What you will do: Please output exactly the run of lines that starts at the line with "J101 pin 1: GND -> VEXT" and ends at the last line of the records below.

======== Data provided ========

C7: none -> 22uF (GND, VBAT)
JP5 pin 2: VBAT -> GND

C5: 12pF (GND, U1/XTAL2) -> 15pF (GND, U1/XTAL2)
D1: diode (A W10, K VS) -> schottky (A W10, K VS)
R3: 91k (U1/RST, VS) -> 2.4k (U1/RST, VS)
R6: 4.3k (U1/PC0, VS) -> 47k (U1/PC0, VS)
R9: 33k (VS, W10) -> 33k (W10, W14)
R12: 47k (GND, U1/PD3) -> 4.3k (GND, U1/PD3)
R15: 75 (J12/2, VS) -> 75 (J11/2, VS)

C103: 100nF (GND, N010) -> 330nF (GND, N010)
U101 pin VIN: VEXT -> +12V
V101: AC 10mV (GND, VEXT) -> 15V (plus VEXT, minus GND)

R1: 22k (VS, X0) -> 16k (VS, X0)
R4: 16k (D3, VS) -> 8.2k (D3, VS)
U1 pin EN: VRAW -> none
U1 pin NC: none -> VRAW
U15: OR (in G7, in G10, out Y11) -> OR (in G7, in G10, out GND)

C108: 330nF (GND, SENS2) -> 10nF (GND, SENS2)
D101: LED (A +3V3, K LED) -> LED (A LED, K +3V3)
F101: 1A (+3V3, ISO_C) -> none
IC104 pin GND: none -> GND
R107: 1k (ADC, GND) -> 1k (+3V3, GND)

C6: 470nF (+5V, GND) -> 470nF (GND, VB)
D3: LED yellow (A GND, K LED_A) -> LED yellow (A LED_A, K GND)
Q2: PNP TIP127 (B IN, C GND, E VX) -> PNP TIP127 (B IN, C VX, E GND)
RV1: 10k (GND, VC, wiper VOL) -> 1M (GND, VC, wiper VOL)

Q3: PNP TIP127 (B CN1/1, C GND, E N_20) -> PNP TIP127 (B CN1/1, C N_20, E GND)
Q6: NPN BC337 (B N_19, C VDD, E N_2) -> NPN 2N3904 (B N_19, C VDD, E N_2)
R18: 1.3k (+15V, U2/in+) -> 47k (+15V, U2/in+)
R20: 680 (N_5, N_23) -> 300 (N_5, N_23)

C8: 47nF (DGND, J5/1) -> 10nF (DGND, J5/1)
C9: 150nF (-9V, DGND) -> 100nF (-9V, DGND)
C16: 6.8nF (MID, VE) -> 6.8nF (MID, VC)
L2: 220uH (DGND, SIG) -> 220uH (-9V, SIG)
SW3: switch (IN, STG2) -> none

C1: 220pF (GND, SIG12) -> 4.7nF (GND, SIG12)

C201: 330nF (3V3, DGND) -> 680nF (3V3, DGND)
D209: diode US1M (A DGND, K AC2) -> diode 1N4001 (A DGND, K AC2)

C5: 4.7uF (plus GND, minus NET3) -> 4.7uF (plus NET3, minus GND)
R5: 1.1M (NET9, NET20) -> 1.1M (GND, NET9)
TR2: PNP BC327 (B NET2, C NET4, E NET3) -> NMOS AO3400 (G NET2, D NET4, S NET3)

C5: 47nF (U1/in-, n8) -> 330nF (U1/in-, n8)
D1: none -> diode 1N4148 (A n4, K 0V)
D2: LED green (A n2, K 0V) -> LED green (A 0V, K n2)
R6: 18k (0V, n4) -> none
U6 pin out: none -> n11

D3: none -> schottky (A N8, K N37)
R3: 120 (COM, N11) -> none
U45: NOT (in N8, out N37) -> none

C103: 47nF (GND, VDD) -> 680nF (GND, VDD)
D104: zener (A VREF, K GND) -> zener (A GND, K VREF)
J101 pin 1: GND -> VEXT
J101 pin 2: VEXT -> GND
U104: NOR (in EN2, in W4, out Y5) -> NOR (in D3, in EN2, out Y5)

========

Exercise response:
J101 pin 1: GND -> VEXT
J101 pin 2: VEXT -> GND
U104: NOR (in EN2, in W4, out Y5) -> NOR (in D3, in EN2, out Y5)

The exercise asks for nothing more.